Assignment: Take the line containing "yellow rectangle: (56, 287)" and every line after it to the end of the records, and copy them exactly, leaving out pictures.

Excerpted data:

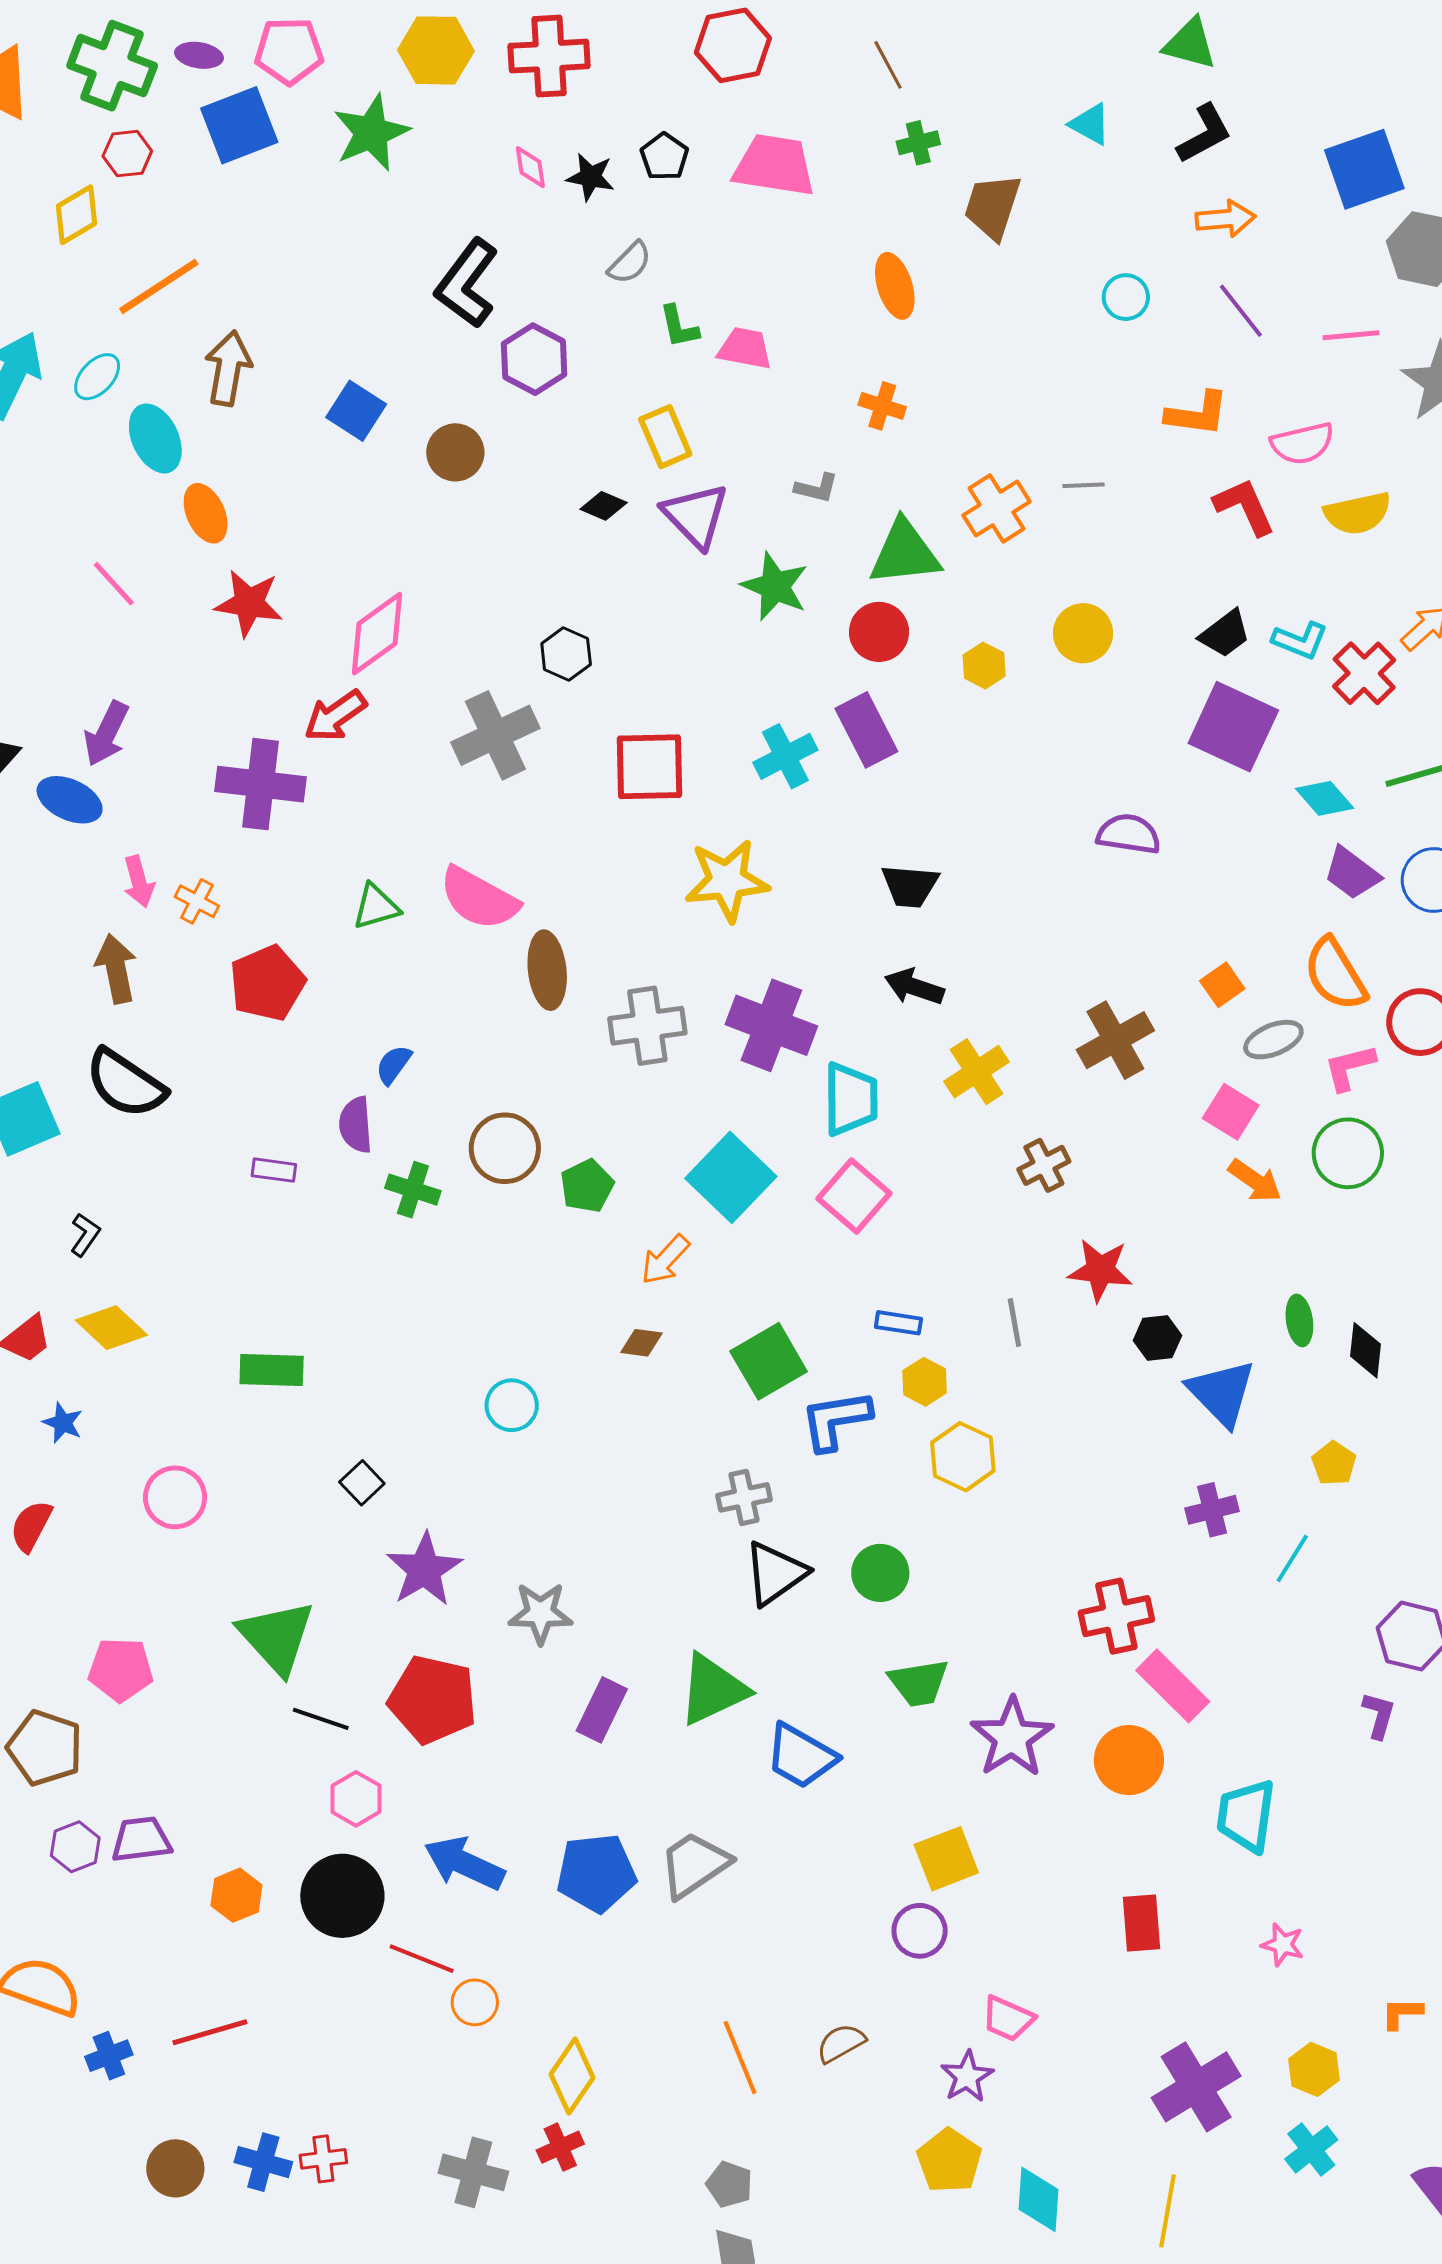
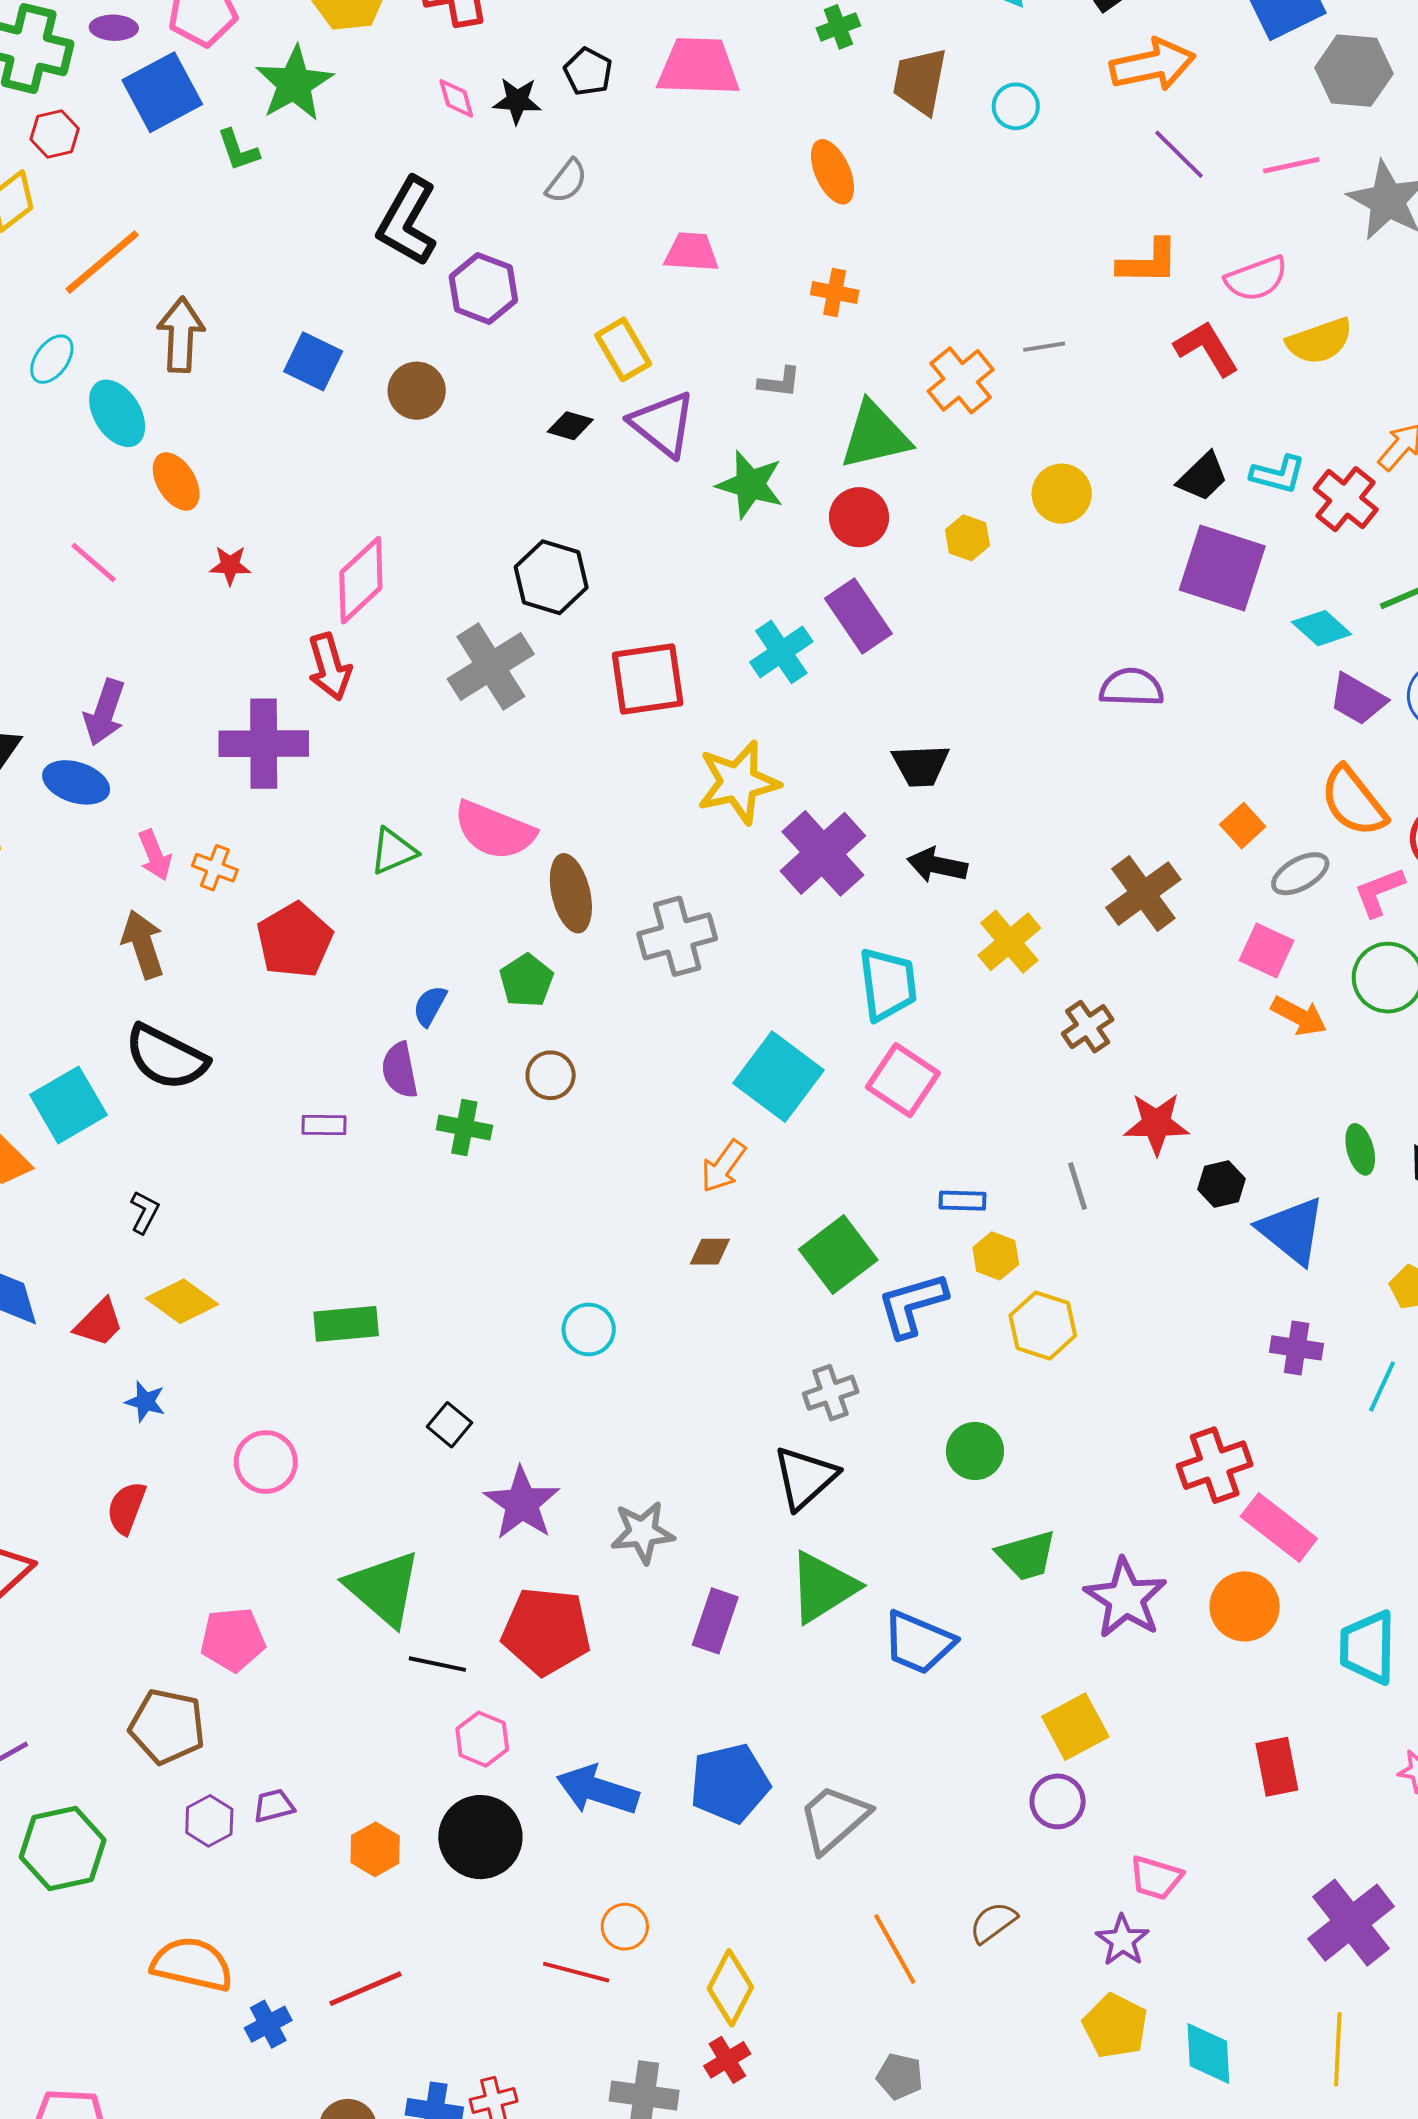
orange arrow: (1226, 219) -> (1153, 65), size x1.4
cyan circle: (1126, 297) -> (1016, 106), moved
green L-shape: (679, 327) -> (238, 150), moved
red star: (249, 603) -> (230, 565), size x0.6
black hexagon: (566, 654) -> (551, 577), size x1.4
red arrow: (335, 716) -> (330, 667), turned -64
purple cross: (771, 1025) -> (823, 853), moved, turned 34
brown circle: (505, 1148) -> (551, 1075), size x0.7
green pentagon: (587, 1186) -> (526, 981), moved
purple cross: (1212, 1510) -> (1297, 1348), turned 30
black triangle: (775, 1573) -> (805, 1478), moved
purple trapezoid: (141, 1840) -> (274, 1806), size x0.7
gray trapezoid: (694, 1865) -> (834, 1819), moved
red line: (422, 1959) -> (576, 1972), moved

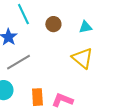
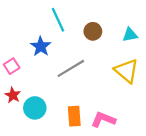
gray line: (18, 62) -> (71, 68), moved

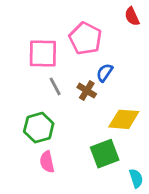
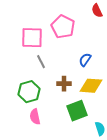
blue semicircle: (105, 73) -> (85, 60), moved
brown cross: (87, 91) -> (64, 84), moved, turned -32

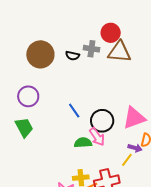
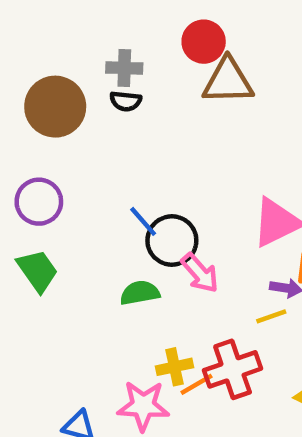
gray cross: (91, 49) -> (124, 68), moved
black circle: (102, 121) -> (172, 241), moved
green semicircle: (83, 143) -> (140, 293), moved
yellow line: (127, 160) -> (271, 316), turned 40

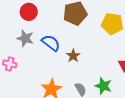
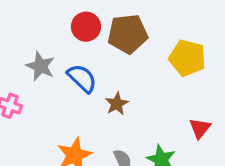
red circle: (29, 12) -> (86, 27), moved

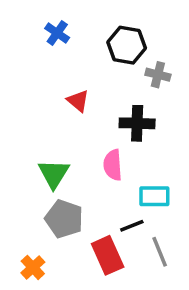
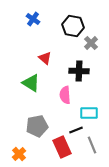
gray cross: (158, 75) -> (91, 43), turned 32
green triangle: (54, 174) -> (31, 83), moved, turned -30
gray pentagon: (64, 219) -> (37, 126), turned -30

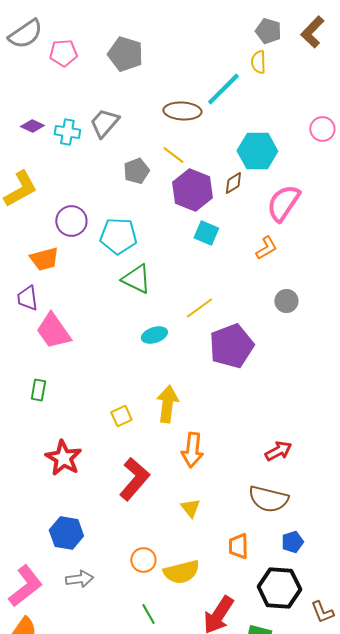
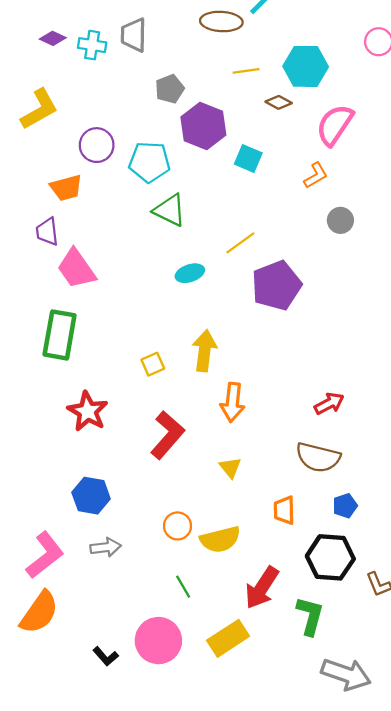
gray trapezoid: (104, 123) -> (134, 35), turned -40
yellow line: (173, 155) -> (246, 71), moved, turned -45
brown diamond: (233, 183) -> (279, 102), turned 60
purple hexagon: (192, 190) -> (203, 126), moved
gray circle: (286, 301) -> (340, 220), moved
green rectangle: (38, 390) -> (60, 335), size x2.0

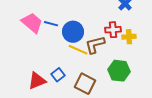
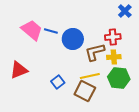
yellow cross: (129, 37) -> (114, 57), moved
yellow line: (78, 50) -> (90, 76), moved, turned -36
red triangle: (37, 81) -> (19, 70), moved

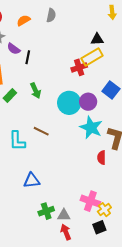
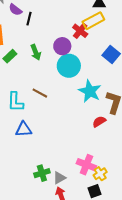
red cross: (79, 67) -> (80, 31), turned -35
purple circle: (88, 102) -> (62, 46), moved
red semicircle: (102, 158) -> (99, 122), turned 56
blue triangle: (32, 181) -> (24, 129), moved
gray triangle: (64, 215) -> (59, 178), turned -32

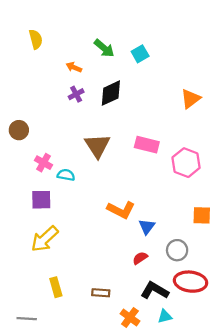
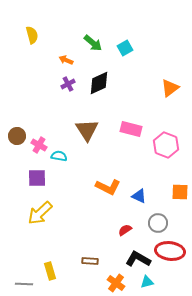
brown circle: (19, 130) -> (17, 136), moved
blue triangle: (147, 227) -> (139, 196), moved, turned -42
yellow rectangle: (56, 287) -> (50, 271), moved

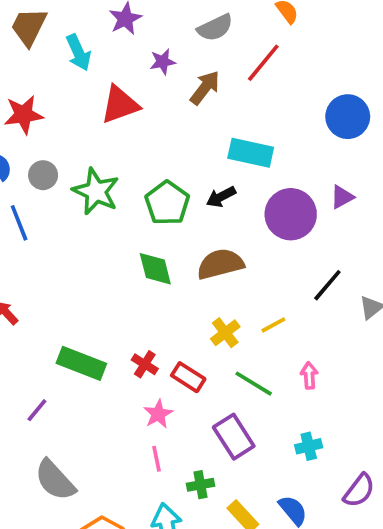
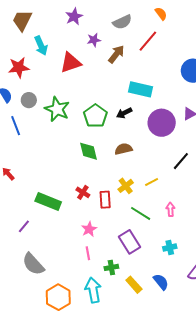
cyan arrow: (78, 52) -> (41, 46), moved
brown semicircle: (220, 264) -> (123, 149), size x0.7
red cross: (145, 364) -> (83, 192), moved
red rectangle: (188, 377) -> (105, 200), moved, turned 54

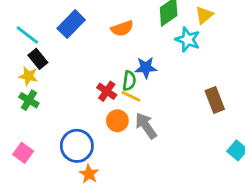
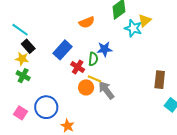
yellow triangle: (204, 15) -> (145, 20), moved
blue rectangle: (71, 24) -> (63, 50), moved
yellow line: (131, 96) -> (94, 79), moved
brown rectangle: (215, 100) -> (160, 80), moved, turned 30
blue circle: (77, 146) -> (46, 107), moved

Result of this exercise:
yellow rectangle: (56, 287) -> (50, 271), moved

cyan arrow: (78, 52) -> (41, 46), moved
brown semicircle: (220, 264) -> (123, 149), size x0.7
red cross: (145, 364) -> (83, 192), moved
red rectangle: (188, 377) -> (105, 200), moved, turned 54

yellow triangle: (204, 15) -> (145, 20), moved
blue rectangle: (71, 24) -> (63, 50), moved
yellow line: (131, 96) -> (94, 79), moved
brown rectangle: (215, 100) -> (160, 80), moved, turned 30
blue circle: (77, 146) -> (46, 107), moved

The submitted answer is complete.